* [What to work on]: Check each line of the entries below for the word "ECHO", and copy the lines that have it.

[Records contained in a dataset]

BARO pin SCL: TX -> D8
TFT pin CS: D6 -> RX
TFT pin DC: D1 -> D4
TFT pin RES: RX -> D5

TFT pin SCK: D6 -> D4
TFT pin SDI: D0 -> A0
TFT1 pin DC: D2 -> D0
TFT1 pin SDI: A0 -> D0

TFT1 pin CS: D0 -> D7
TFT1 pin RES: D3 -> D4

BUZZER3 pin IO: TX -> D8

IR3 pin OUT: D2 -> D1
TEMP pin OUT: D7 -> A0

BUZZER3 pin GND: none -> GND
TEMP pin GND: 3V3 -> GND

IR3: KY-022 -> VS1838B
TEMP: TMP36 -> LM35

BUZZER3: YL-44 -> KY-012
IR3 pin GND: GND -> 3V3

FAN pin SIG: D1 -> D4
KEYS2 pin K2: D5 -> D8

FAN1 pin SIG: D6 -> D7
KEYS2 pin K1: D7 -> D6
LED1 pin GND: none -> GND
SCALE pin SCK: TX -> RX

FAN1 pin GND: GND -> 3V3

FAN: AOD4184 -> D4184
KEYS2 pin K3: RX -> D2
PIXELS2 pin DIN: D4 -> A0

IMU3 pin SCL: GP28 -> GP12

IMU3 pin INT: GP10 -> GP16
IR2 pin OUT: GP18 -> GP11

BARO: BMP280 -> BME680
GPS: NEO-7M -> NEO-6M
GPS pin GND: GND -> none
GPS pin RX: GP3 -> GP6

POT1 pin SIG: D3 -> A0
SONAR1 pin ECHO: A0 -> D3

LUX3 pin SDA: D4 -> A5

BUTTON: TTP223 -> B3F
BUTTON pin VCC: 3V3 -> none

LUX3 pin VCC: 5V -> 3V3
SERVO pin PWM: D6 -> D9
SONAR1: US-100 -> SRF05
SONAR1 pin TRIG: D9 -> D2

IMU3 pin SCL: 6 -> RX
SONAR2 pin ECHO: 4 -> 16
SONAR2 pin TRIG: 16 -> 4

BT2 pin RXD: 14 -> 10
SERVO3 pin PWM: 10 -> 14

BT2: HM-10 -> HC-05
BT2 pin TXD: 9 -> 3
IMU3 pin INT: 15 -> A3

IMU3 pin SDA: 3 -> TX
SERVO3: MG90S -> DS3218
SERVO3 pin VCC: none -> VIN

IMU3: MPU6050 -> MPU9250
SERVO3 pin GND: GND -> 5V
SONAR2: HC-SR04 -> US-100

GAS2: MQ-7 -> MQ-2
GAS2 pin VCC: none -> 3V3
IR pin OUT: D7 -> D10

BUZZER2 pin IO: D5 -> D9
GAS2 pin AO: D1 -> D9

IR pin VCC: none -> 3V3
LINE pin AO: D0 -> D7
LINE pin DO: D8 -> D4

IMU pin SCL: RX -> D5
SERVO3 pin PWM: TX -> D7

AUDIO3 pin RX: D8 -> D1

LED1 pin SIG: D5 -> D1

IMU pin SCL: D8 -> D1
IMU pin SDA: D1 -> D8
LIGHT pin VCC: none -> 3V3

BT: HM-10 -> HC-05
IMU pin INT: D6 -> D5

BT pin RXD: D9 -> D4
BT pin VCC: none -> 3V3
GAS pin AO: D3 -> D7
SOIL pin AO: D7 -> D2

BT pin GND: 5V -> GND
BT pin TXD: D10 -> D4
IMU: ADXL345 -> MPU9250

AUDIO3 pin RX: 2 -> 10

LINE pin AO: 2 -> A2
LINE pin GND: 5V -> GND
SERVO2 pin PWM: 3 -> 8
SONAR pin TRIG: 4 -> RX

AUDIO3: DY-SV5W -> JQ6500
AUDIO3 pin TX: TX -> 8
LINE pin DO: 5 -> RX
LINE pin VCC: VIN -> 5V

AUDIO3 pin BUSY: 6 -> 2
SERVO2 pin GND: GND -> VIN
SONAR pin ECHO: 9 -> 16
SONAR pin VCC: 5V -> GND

* [Answer to the problem]:
SONAR1 pin ECHO: A0 -> D3
SONAR2 pin ECHO: 4 -> 16
SONAR pin ECHO: 9 -> 16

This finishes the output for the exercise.